>>
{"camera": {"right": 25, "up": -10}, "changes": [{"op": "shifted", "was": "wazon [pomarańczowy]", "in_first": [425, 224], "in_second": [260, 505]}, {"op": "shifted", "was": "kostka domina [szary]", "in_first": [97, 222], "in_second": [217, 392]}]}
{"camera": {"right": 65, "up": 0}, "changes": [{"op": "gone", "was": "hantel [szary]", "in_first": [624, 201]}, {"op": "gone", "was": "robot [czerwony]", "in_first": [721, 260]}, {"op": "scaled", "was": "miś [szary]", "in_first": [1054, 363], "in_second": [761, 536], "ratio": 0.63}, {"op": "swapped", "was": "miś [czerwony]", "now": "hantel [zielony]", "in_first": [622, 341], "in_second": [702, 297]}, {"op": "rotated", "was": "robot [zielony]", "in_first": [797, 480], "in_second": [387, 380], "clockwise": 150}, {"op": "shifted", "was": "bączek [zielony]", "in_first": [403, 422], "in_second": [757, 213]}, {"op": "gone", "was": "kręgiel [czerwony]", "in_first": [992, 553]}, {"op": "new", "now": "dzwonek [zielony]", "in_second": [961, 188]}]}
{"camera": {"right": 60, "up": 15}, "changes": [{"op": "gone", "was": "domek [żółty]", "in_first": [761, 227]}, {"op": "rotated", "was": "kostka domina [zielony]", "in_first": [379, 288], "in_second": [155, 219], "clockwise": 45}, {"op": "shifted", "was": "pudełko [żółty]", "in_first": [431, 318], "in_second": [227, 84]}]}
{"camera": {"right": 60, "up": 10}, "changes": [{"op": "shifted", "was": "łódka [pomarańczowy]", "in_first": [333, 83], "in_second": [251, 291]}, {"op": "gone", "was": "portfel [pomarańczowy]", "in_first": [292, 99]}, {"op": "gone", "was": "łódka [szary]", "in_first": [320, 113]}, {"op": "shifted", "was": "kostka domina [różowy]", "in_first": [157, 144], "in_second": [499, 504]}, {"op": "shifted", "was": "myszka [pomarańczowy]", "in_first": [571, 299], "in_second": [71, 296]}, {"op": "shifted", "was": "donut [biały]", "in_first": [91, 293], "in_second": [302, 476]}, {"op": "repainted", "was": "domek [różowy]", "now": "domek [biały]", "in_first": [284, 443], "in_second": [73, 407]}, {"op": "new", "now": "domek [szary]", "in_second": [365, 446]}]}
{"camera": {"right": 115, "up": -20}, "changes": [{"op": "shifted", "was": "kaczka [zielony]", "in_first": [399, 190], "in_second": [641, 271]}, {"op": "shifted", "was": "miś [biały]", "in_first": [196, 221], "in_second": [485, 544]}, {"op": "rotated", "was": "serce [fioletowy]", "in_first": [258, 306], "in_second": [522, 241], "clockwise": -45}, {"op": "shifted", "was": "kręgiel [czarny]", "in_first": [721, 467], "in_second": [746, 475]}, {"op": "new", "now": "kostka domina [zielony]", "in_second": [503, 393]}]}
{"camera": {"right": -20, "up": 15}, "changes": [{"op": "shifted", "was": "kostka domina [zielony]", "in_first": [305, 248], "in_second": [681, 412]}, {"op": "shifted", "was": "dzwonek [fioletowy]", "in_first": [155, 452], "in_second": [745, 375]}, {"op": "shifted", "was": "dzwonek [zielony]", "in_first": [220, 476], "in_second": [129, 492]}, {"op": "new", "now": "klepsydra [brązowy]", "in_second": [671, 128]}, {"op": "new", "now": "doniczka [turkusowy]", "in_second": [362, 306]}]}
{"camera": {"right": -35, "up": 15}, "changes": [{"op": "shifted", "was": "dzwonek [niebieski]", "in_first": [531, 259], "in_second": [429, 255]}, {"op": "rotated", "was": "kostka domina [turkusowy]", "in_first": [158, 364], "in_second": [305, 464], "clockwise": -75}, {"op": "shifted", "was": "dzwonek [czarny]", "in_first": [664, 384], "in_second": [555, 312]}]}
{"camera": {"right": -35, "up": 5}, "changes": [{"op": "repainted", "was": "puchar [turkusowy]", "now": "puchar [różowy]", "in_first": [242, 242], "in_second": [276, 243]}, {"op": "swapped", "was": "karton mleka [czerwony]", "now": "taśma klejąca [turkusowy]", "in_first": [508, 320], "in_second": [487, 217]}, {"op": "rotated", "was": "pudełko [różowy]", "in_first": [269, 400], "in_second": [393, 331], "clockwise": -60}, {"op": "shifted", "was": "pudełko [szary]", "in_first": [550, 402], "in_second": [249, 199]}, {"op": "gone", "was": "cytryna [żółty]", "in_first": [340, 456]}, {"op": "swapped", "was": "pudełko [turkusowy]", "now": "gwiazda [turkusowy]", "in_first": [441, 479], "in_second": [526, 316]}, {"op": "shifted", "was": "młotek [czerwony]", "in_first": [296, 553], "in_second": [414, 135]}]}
<<
■ TASK REQUIREMENTS ■
Each entry above needs to be retyped exactly.

■ SOLUTION TO THIS EXERCISE ■
{"camera": {"right": 25, "up": -10}, "changes": [{"op": "shifted", "was": "wazon [pomarańczowy]", "in_first": [425, 224], "in_second": [260, 505]}, {"op": "shifted", "was": "kostka domina [szary]", "in_first": [97, 222], "in_second": [217, 392]}]}
{"camera": {"right": 65, "up": 0}, "changes": [{"op": "gone", "was": "hantel [szary]", "in_first": [624, 201]}, {"op": "gone", "was": "robot [czerwony]", "in_first": [721, 260]}, {"op": "scaled", "was": "miś [szary]", "in_first": [1054, 363], "in_second": [761, 536], "ratio": 0.63}, {"op": "swapped", "was": "miś [czerwony]", "now": "hantel [zielony]", "in_first": [622, 341], "in_second": [702, 297]}, {"op": "rotated", "was": "robot [zielony]", "in_first": [797, 480], "in_second": [387, 380], "clockwise": 150}, {"op": "shifted", "was": "bączek [zielony]", "in_first": [403, 422], "in_second": [757, 213]}, {"op": "gone", "was": "kręgiel [czerwony]", "in_first": [992, 553]}, {"op": "new", "now": "dzwonek [zielony]", "in_second": [961, 188]}]}
{"camera": {"right": 60, "up": 15}, "changes": [{"op": "gone", "was": "domek [żółty]", "in_first": [761, 227]}, {"op": "rotated", "was": "kostka domina [zielony]", "in_first": [379, 288], "in_second": [155, 219], "clockwise": 45}, {"op": "shifted", "was": "pudełko [żółty]", "in_first": [431, 318], "in_second": [227, 84]}]}
{"camera": {"right": 60, "up": 10}, "changes": [{"op": "shifted", "was": "łódka [pomarańczowy]", "in_first": [333, 83], "in_second": [251, 291]}, {"op": "gone", "was": "portfel [pomarańczowy]", "in_first": [292, 99]}, {"op": "gone", "was": "łódka [szary]", "in_first": [320, 113]}, {"op": "shifted", "was": "kostka domina [różowy]", "in_first": [157, 144], "in_second": [499, 504]}, {"op": "shifted", "was": "myszka [pomarańczowy]", "in_first": [571, 299], "in_second": [71, 296]}, {"op": "shifted", "was": "donut [biały]", "in_first": [91, 293], "in_second": [302, 476]}, {"op": "repainted", "was": "domek [różowy]", "now": "domek [biały]", "in_first": [284, 443], "in_second": [73, 407]}, {"op": "new", "now": "domek [szary]", "in_second": [365, 446]}]}
{"camera": {"right": 115, "up": -20}, "changes": [{"op": "shifted", "was": "kaczka [zielony]", "in_first": [399, 190], "in_second": [641, 271]}, {"op": "shifted", "was": "miś [biały]", "in_first": [196, 221], "in_second": [485, 544]}, {"op": "rotated", "was": "serce [fioletowy]", "in_first": [258, 306], "in_second": [522, 241], "clockwise": -45}, {"op": "shifted", "was": "kręgiel [czarny]", "in_first": [721, 467], "in_second": [746, 475]}, {"op": "new", "now": "kostka domina [zielony]", "in_second": [503, 393]}]}
{"camera": {"right": -20, "up": 15}, "changes": [{"op": "shifted", "was": "kostka domina [zielony]", "in_first": [305, 248], "in_second": [681, 412]}, {"op": "shifted", "was": "dzwonek [fioletowy]", "in_first": [155, 452], "in_second": [745, 375]}, {"op": "shifted", "was": "dzwonek [zielony]", "in_first": [220, 476], "in_second": [129, 492]}, {"op": "new", "now": "klepsydra [brązowy]", "in_second": [671, 128]}, {"op": "new", "now": "doniczka [turkusowy]", "in_second": [362, 306]}]}
{"camera": {"right": -35, "up": 15}, "changes": [{"op": "shifted", "was": "dzwonek [niebieski]", "in_first": [531, 259], "in_second": [429, 255]}, {"op": "rotated", "was": "kostka domina [turkusowy]", "in_first": [158, 364], "in_second": [305, 464], "clockwise": -75}, {"op": "shifted", "was": "dzwonek [czarny]", "in_first": [664, 384], "in_second": [555, 312]}]}
{"camera": {"right": -35, "up": 5}, "changes": [{"op": "repainted", "was": "puchar [turkusowy]", "now": "puchar [różowy]", "in_first": [242, 242], "in_second": [276, 243]}, {"op": "swapped", "was": "karton mleka [czerwony]", "now": "taśma klejąca [turkusowy]", "in_first": [508, 320], "in_second": [487, 217]}, {"op": "rotated", "was": "pudełko [różowy]", "in_first": [269, 400], "in_second": [393, 331], "clockwise": -60}, {"op": "shifted", "was": "pudełko [szary]", "in_first": [550, 402], "in_second": [249, 199]}, {"op": "gone", "was": "cytryna [żółty]", "in_first": [340, 456]}, {"op": "swapped", "was": "pudełko [turkusowy]", "now": "gwiazda [turkusowy]", "in_first": [441, 479], "in_second": [526, 316]}, {"op": "shifted", "was": "młotek [czerwony]", "in_first": [296, 553], "in_second": [414, 135]}]}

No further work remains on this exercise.